WORK INSTRUCTIONS: Using the records that appear below, write out exactly the lines from the one with "pos2: [574, 472]" through the one with "pos2: [124, 283]", keeping both end lines.

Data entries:
----------

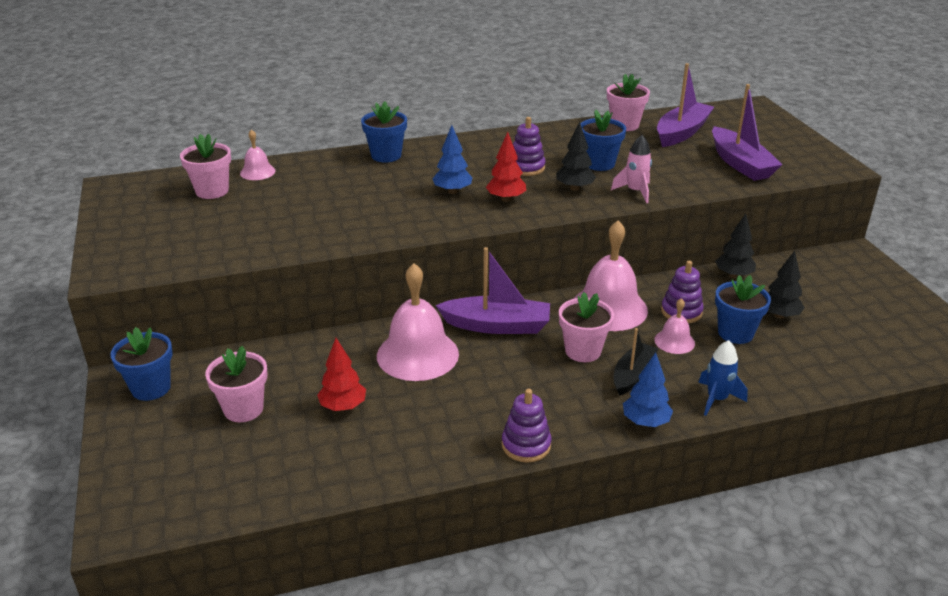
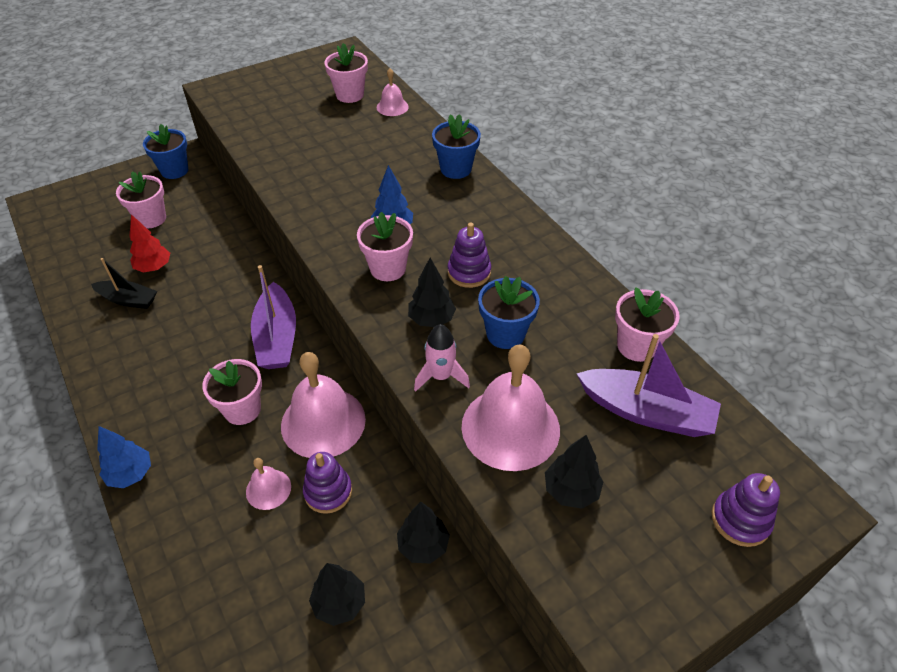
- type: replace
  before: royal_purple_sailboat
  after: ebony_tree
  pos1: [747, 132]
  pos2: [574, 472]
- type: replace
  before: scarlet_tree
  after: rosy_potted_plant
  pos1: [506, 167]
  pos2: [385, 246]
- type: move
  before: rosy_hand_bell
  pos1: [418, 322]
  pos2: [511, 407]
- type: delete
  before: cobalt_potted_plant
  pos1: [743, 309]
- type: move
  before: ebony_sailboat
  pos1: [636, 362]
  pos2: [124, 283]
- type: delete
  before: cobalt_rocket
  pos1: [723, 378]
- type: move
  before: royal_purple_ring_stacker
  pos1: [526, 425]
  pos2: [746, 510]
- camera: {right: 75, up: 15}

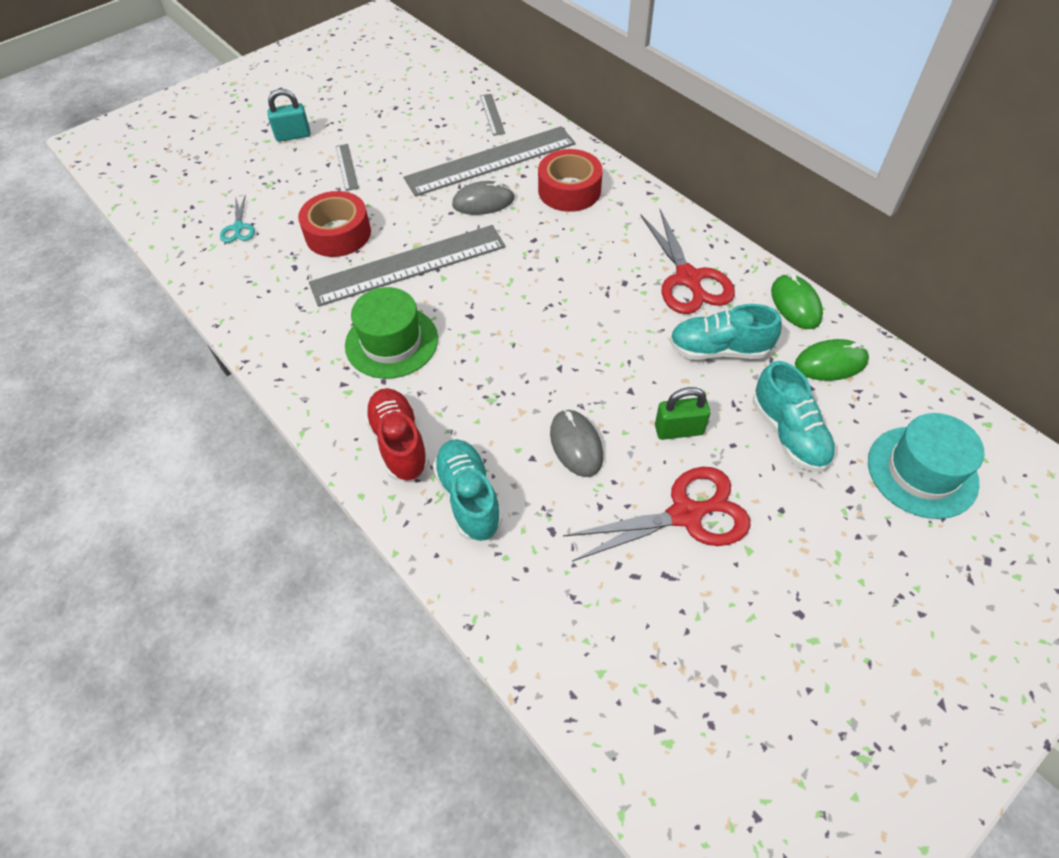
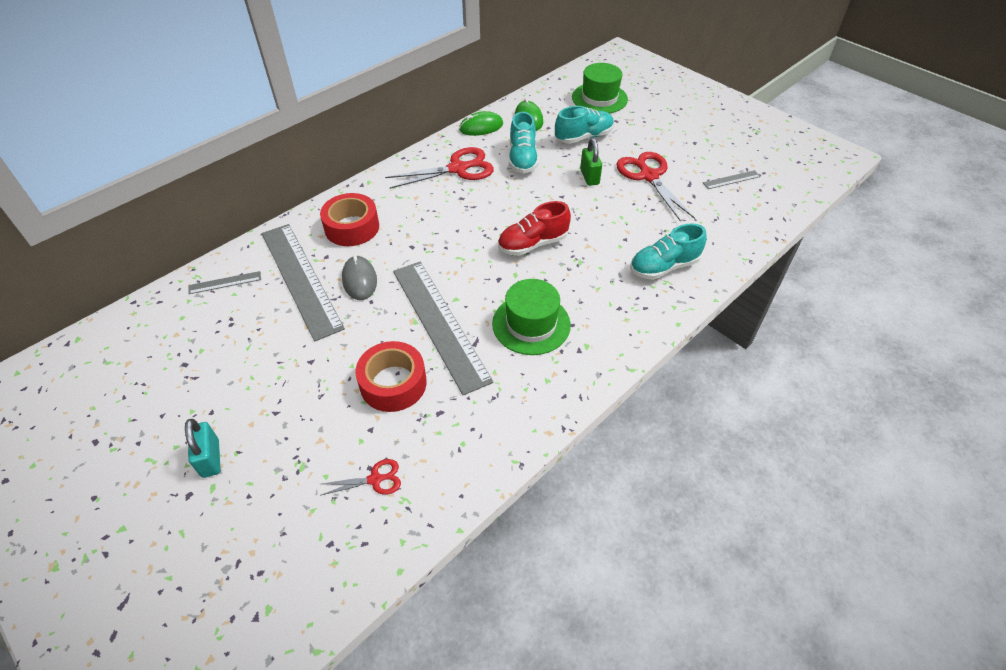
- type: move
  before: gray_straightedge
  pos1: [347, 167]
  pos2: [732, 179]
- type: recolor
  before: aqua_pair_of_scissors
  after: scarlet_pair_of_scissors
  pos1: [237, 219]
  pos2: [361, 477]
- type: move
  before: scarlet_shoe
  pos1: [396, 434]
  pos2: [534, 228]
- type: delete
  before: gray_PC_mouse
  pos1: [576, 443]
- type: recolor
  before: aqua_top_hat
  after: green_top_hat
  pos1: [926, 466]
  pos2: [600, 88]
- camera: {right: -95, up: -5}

----------

TASK RESULT:
  pos2: [574, 472]
- type: replace
  before: scarlet_tree
  after: rosy_potted_plant
  pos1: [506, 167]
  pos2: [385, 246]
- type: move
  before: rosy_hand_bell
  pos1: [418, 322]
  pos2: [511, 407]
- type: delete
  before: cobalt_potted_plant
  pos1: [743, 309]
- type: move
  before: ebony_sailboat
  pos1: [636, 362]
  pos2: [124, 283]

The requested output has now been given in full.